WORK REQUEST
This exercise asks for an exact copy of every entry below, with pictures omitted.

Coordinate-based object records
Segment Open
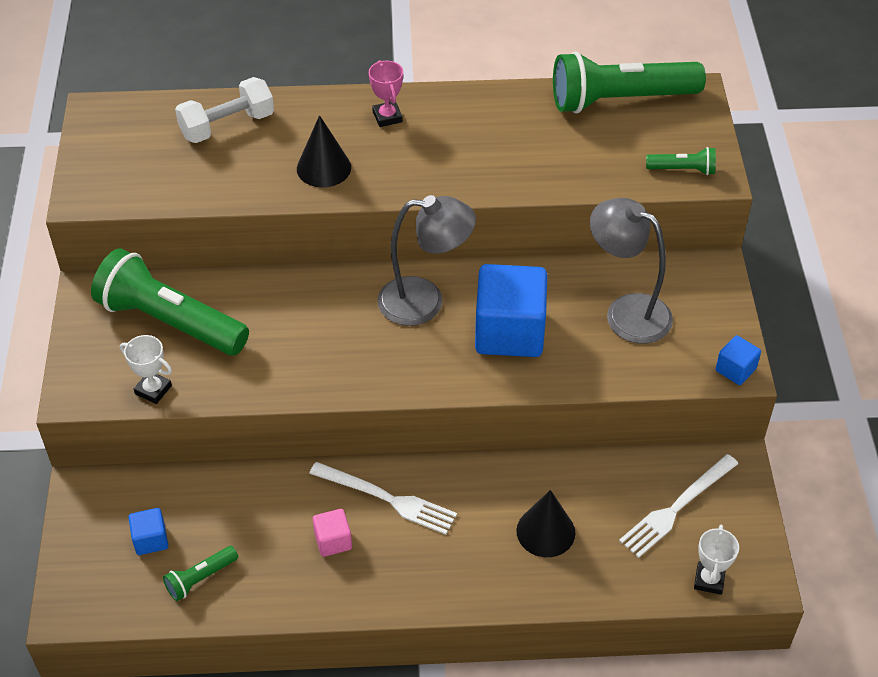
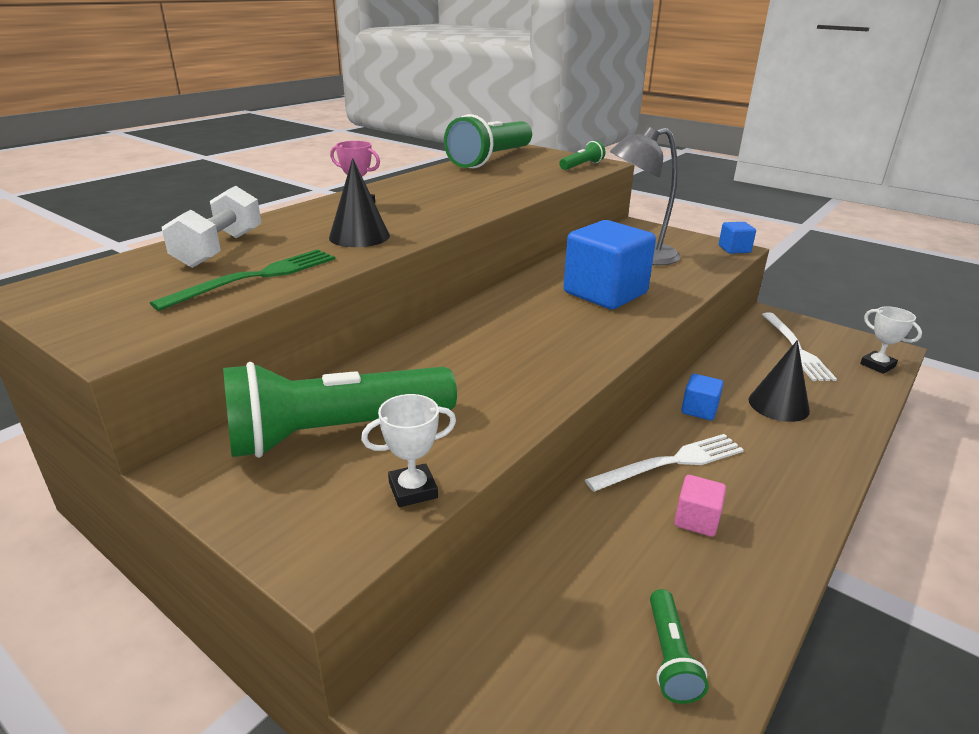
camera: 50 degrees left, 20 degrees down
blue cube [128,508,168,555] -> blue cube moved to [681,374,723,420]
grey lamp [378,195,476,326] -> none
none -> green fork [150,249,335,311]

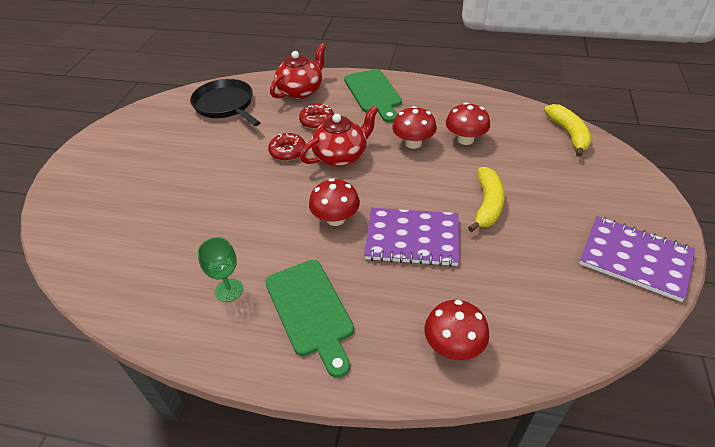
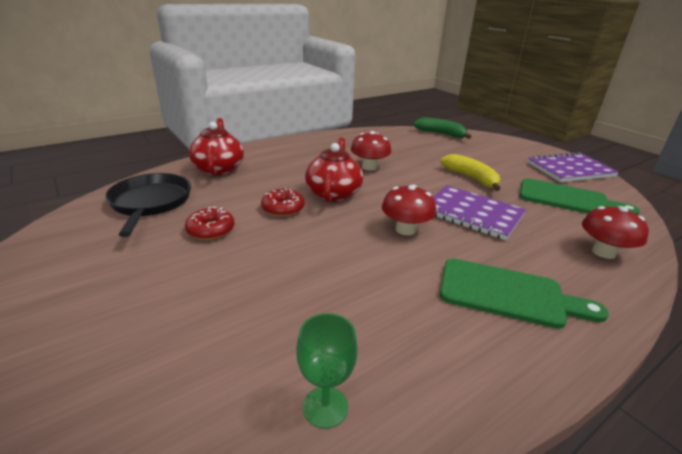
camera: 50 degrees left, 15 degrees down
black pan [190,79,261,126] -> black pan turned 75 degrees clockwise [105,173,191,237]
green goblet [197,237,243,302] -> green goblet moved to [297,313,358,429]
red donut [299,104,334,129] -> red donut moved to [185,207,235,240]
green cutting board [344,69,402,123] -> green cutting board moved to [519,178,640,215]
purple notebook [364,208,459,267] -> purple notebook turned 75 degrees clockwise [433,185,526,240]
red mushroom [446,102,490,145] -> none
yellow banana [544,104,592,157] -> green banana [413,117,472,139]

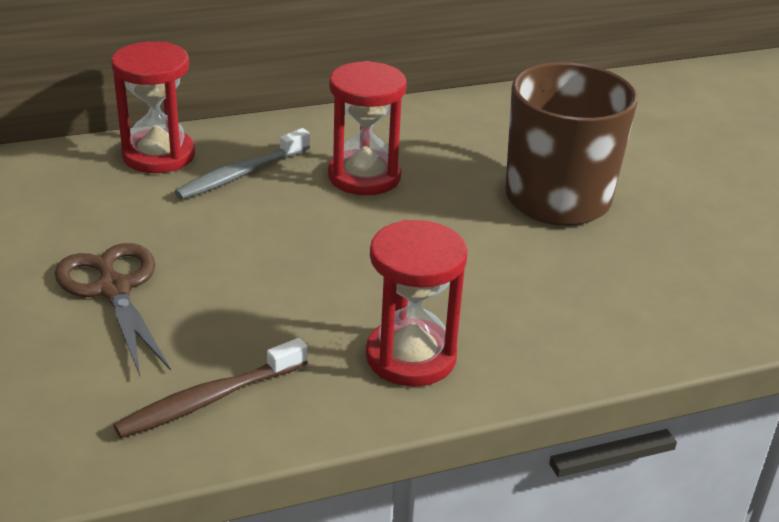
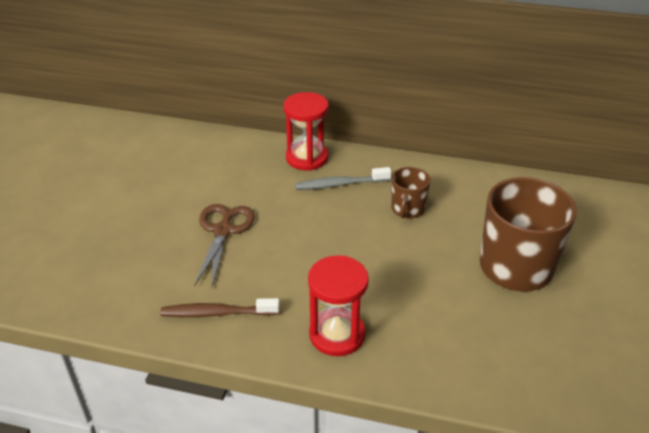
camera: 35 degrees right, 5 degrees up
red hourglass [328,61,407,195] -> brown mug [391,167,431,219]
Segment Closed
SOLUTION FOR THIS EXERCISE
camera: 50 degrees left, 20 degrees down
blue cube [128,508,168,555] -> blue cube moved to [681,374,723,420]
grey lamp [378,195,476,326] -> none
none -> green fork [150,249,335,311]

camera: 50 degrees left, 15 degrees down
black pan [190,79,261,126] -> black pan turned 75 degrees clockwise [105,173,191,237]
green goblet [197,237,243,302] -> green goblet moved to [297,313,358,429]
red donut [299,104,334,129] -> red donut moved to [185,207,235,240]
green cutting board [344,69,402,123] -> green cutting board moved to [519,178,640,215]
purple notebook [364,208,459,267] -> purple notebook turned 75 degrees clockwise [433,185,526,240]
red mushroom [446,102,490,145] -> none
yellow banana [544,104,592,157] -> green banana [413,117,472,139]

camera: 35 degrees right, 5 degrees up
red hourglass [328,61,407,195] -> brown mug [391,167,431,219]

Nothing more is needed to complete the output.